* Written problem *
Copy out the items below, swapping every "midnight" for "dawn" and keeping everything else unchanged.

-- Start --

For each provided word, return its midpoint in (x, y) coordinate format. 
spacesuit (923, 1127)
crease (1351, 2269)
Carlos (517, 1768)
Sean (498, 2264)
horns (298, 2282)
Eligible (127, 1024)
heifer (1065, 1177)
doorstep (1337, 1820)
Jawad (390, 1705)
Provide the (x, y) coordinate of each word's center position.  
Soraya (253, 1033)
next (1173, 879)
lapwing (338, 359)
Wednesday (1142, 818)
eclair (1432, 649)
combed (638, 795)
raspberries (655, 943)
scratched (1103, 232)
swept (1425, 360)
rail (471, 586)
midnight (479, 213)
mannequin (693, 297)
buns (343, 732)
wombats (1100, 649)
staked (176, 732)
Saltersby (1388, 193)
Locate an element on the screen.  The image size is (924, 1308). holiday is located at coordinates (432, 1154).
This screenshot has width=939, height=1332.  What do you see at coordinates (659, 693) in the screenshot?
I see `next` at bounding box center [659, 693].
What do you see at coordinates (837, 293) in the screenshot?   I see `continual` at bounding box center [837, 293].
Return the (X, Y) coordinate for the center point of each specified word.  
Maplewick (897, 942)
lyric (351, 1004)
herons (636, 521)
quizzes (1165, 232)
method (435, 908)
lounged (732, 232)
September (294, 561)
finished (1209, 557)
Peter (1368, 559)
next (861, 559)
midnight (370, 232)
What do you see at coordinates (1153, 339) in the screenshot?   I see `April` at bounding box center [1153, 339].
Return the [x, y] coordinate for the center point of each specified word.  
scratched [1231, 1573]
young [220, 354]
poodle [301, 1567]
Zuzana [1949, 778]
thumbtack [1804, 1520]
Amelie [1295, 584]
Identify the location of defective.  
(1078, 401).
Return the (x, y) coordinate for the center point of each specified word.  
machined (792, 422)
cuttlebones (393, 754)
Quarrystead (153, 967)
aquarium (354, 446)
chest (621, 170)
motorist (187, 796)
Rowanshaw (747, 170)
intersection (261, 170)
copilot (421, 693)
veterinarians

-- End --

* The output *
For each provided word, return its midpoint in (x, y) coordinate format. 
spacesuit (923, 1127)
crease (1351, 2269)
Carlos (517, 1768)
Sean (498, 2264)
horns (298, 2282)
Eligible (127, 1024)
heifer (1065, 1177)
doorstep (1337, 1820)
Jawad (390, 1705)
Provide the (x, y) coordinate of each word's center position.  
Soraya (253, 1033)
next (1173, 879)
lapwing (338, 359)
Wednesday (1142, 818)
eclair (1432, 649)
combed (638, 795)
raspberries (655, 943)
scratched (1103, 232)
swept (1425, 360)
rail (471, 586)
dawn (479, 213)
mannequin (693, 297)
buns (343, 732)
wombats (1100, 649)
staked (176, 732)
Saltersby (1388, 193)
Locate an element on the screen.  The image size is (924, 1308). holiday is located at coordinates (432, 1154).
This screenshot has width=939, height=1332.  What do you see at coordinates (659, 693) in the screenshot?
I see `next` at bounding box center [659, 693].
What do you see at coordinates (837, 293) in the screenshot?   I see `continual` at bounding box center [837, 293].
Return the (X, Y) coordinate for the center point of each specified word.  
Maplewick (897, 942)
lyric (351, 1004)
herons (636, 521)
quizzes (1165, 232)
method (435, 908)
lounged (732, 232)
September (294, 561)
finished (1209, 557)
Peter (1368, 559)
next (861, 559)
dawn (370, 232)
What do you see at coordinates (1153, 339) in the screenshot?   I see `April` at bounding box center [1153, 339].
Return the [x, y] coordinate for the center point of each specified word.  
scratched [1231, 1573]
young [220, 354]
poodle [301, 1567]
Zuzana [1949, 778]
thumbtack [1804, 1520]
Amelie [1295, 584]
Identify the location of defective.  
(1078, 401).
Return the (x, y) coordinate for the center point of each specified word.  
machined (792, 422)
cuttlebones (393, 754)
Quarrystead (153, 967)
aquarium (354, 446)
chest (621, 170)
motorist (187, 796)
Rowanshaw (747, 170)
intersection (261, 170)
copilot (421, 693)
veterinarians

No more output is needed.